Problem details:
Once the line with "C12: 1nF (AGND, VX) -> 1nF (OUT, VX)" is found in the entries below, repeat it and each following line exactly, up to and including the line with "R5: 75k (IC3/in+, MID) -> 56k (IC3/in+, MID)". Add no other lines.

Data:
--------------------------------------------------

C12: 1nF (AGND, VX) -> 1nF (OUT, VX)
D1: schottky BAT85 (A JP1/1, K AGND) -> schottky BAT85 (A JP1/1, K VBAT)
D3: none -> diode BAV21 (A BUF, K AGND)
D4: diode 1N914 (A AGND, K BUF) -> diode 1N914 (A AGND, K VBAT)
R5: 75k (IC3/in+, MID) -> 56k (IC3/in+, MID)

--------------------------------------------------

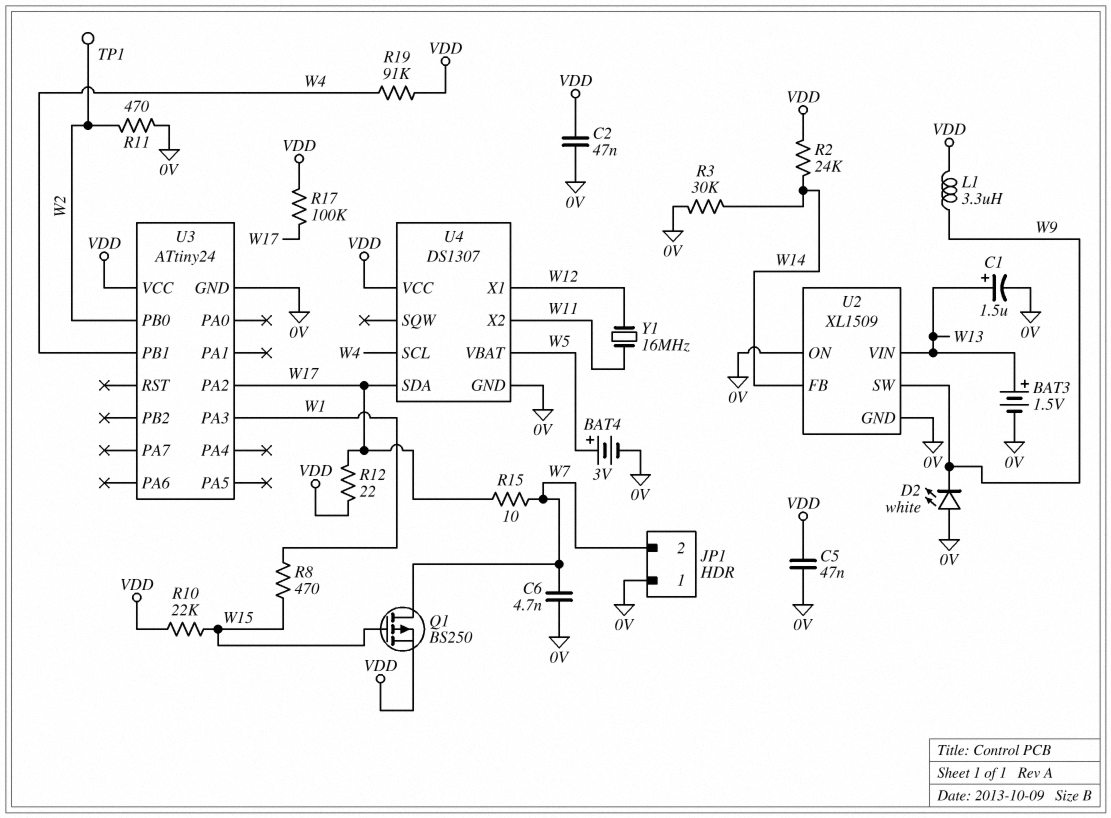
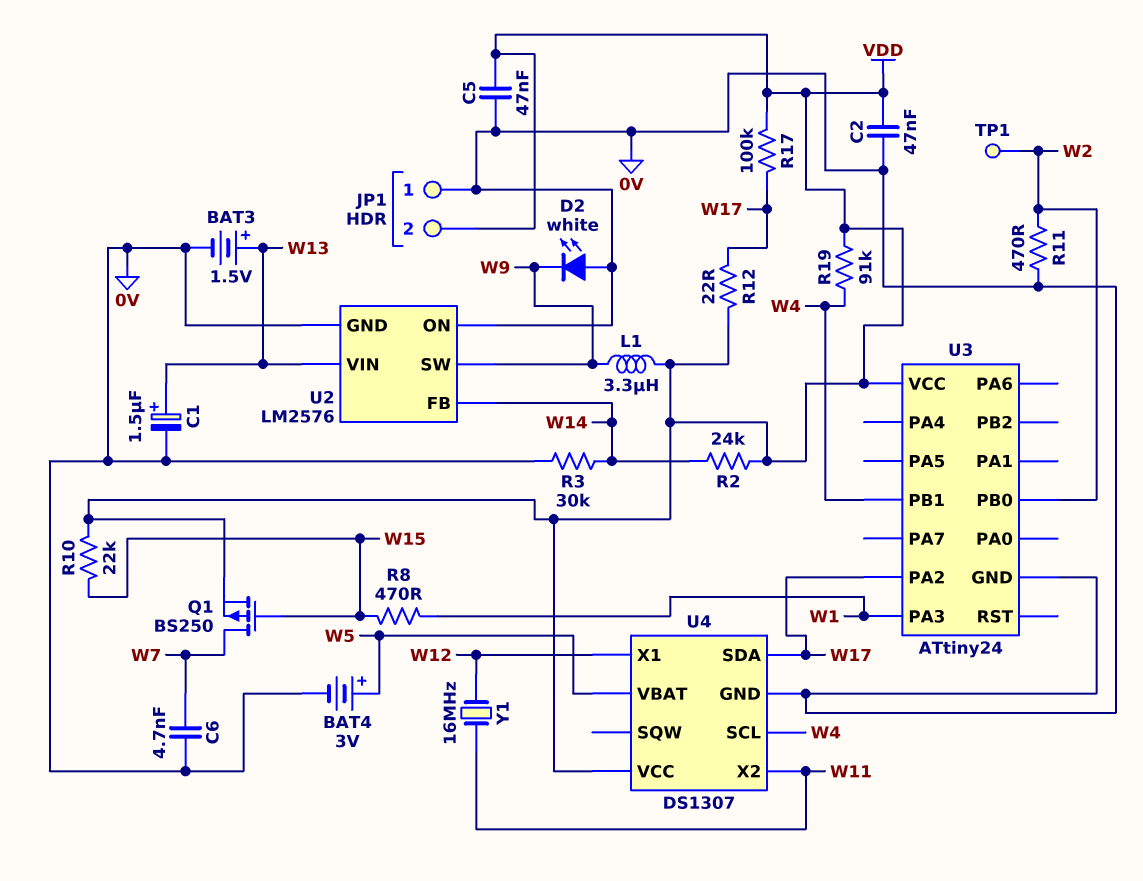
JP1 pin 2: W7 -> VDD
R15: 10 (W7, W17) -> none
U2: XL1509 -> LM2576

--------------------------------------------------

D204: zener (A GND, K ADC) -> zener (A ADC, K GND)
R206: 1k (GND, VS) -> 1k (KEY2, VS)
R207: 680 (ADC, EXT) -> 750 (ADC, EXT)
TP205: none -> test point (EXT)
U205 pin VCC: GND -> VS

--------------------------------------------------

Output below:
C12: 1nF (AGND, VX) -> 1nF (OUT, VX)
D1: schottky BAT85 (A JP1/1, K AGND) -> schottky BAT85 (A JP1/1, K VBAT)
D3: none -> diode BAV21 (A BUF, K AGND)
D4: diode 1N914 (A AGND, K BUF) -> diode 1N914 (A AGND, K VBAT)
R5: 75k (IC3/in+, MID) -> 56k (IC3/in+, MID)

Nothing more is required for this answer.